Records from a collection
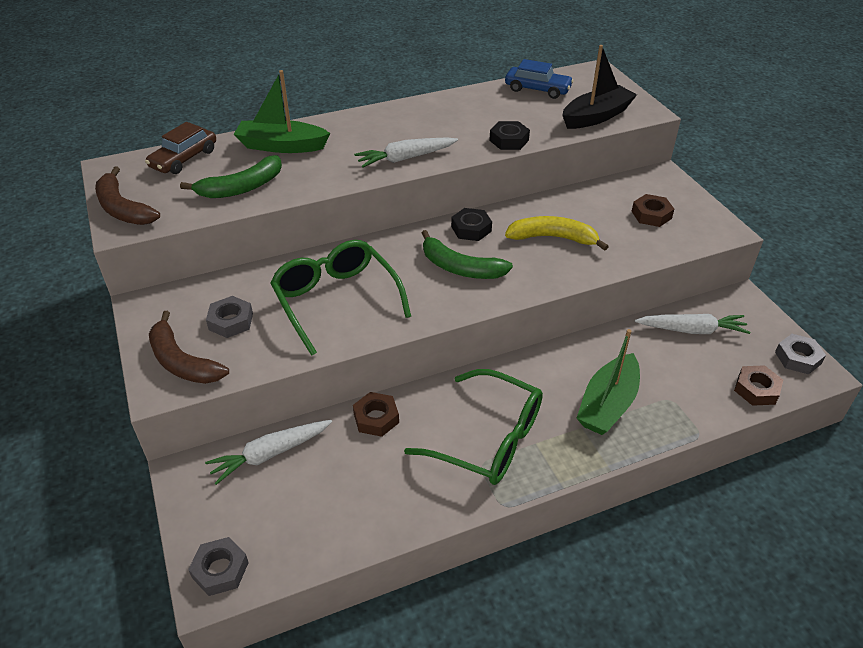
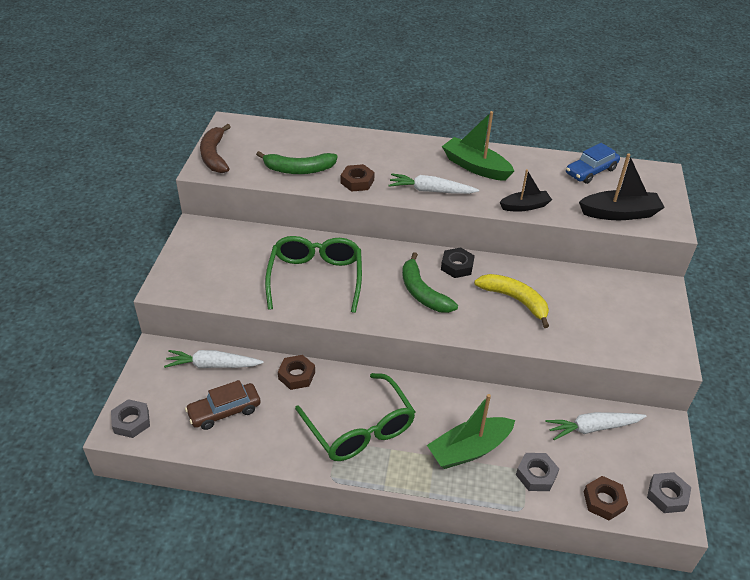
camera: 30 degrees right, 0 degrees up
(182, 362) = (189, 276): brown banana -> none
(184, 159) = (279, 133): brown car -> brown car (224, 411)
(231, 321) = (238, 262): grey nut -> grey nut (536, 475)
(282, 146) = (351, 148): green boat -> green boat (475, 167)
(509, 140) = (525, 206): black nut -> black boat
(537, 89) = (591, 171): blue car -> blue car turned 90 degrees clockwise
(651, 215) = (617, 316): brown nut -> brown nut (357, 181)
(692, 330) = (592, 428): white carrot -> white carrot turned 135 degrees clockwise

WHAT TO WORK ON
Keep every word of the records above exactly, and return them with no pictures.

RESPONSE TO THE TASK
camera: 30 degrees right, 0 degrees up
(182, 362) = (189, 276): brown banana -> none
(184, 159) = (279, 133): brown car -> brown car (224, 411)
(231, 321) = (238, 262): grey nut -> grey nut (536, 475)
(282, 146) = (351, 148): green boat -> green boat (475, 167)
(509, 140) = (525, 206): black nut -> black boat
(537, 89) = (591, 171): blue car -> blue car turned 90 degrees clockwise
(651, 215) = (617, 316): brown nut -> brown nut (357, 181)
(692, 330) = (592, 428): white carrot -> white carrot turned 135 degrees clockwise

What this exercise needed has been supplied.